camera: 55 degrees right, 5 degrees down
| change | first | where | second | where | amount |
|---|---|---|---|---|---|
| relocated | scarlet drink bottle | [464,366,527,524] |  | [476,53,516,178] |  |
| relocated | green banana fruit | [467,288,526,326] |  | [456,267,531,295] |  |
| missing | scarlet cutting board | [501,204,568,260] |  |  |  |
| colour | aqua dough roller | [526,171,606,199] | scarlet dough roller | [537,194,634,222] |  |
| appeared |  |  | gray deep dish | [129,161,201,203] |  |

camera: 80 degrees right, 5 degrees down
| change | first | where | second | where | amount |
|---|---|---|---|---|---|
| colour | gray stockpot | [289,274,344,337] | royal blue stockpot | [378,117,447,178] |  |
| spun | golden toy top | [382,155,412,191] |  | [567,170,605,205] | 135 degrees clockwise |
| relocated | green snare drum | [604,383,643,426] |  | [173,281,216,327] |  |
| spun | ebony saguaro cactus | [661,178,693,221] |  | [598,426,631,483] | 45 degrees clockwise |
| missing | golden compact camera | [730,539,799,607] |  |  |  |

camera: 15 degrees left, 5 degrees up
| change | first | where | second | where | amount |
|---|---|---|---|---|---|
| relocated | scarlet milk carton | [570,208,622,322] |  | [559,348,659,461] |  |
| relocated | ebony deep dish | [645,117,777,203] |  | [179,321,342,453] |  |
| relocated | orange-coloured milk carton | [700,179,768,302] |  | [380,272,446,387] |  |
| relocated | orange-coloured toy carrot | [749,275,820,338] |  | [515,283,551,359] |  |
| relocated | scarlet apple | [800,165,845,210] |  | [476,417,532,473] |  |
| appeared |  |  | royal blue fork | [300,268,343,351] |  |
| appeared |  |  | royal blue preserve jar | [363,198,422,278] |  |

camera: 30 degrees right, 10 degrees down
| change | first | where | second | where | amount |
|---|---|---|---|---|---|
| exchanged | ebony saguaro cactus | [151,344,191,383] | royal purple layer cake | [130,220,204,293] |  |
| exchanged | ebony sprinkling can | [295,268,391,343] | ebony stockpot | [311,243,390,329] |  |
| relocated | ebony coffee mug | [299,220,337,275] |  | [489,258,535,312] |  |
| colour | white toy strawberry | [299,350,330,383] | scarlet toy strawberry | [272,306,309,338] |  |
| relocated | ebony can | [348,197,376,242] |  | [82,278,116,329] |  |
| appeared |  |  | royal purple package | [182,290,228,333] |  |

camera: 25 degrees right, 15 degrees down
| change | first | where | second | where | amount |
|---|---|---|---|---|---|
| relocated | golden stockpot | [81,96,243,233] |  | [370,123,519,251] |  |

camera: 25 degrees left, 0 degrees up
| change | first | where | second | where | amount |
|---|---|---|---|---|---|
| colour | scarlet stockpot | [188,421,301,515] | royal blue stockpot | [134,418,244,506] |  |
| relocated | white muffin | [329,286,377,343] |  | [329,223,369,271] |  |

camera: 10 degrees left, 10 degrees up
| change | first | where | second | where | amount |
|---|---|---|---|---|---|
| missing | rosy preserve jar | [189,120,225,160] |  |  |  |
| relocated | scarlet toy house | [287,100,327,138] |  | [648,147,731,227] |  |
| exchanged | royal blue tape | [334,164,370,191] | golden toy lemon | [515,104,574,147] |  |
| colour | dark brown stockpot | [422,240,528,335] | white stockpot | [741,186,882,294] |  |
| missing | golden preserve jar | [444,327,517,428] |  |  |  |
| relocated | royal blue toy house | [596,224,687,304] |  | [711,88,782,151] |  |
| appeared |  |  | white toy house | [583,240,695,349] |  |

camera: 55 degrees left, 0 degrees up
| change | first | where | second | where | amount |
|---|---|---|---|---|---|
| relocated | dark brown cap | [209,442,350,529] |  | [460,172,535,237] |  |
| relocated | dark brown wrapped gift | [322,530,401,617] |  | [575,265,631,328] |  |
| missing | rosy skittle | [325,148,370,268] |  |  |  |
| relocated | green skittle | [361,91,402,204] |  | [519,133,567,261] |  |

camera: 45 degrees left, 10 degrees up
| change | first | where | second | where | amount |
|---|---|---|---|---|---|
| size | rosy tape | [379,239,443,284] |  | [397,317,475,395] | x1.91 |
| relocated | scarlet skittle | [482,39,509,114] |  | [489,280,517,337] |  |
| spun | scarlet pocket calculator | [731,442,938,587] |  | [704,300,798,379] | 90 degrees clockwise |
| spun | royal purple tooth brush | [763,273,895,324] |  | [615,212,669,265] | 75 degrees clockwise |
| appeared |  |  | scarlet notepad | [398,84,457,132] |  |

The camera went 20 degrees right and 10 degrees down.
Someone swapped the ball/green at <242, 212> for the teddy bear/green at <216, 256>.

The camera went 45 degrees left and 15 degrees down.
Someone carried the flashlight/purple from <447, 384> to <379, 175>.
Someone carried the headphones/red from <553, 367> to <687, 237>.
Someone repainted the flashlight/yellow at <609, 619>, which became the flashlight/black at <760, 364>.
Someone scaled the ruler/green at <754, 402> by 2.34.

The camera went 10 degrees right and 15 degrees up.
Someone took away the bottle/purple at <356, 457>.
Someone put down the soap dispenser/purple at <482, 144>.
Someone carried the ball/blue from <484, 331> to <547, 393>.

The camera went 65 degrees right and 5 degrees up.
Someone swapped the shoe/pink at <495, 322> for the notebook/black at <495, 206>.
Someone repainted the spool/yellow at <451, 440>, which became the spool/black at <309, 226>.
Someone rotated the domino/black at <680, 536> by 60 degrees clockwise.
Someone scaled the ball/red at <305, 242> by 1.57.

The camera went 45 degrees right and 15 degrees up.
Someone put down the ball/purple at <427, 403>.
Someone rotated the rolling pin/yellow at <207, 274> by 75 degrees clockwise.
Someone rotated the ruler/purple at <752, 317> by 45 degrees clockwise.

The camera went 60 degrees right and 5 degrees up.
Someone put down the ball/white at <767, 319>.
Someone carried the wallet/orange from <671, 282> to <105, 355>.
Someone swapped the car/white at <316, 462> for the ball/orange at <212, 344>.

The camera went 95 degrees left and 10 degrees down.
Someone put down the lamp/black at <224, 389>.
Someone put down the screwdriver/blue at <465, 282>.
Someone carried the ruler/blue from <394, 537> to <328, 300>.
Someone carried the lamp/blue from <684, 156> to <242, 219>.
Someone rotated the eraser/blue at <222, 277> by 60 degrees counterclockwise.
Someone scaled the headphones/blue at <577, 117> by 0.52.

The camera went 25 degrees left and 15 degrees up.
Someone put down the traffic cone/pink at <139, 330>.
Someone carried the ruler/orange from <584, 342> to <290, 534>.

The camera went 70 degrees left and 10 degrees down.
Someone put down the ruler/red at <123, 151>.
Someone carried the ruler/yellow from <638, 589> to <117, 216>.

### What is being asked
Where the word "green" is present in a line of the listing, copy that line.

### Solved problem
| relocated | green banana fruit | [467,288,526,326] |  | [456,267,531,295] |  |
| relocated | green snare drum | [604,383,643,426] |  | [173,281,216,327] |  |
| relocated | green skittle | [361,91,402,204] |  | [519,133,567,261] |  |
Someone swapped the ball/green at <242, 212> for the teddy bear/green at <216, 256>.
Someone scaled the ruler/green at <754, 402> by 2.34.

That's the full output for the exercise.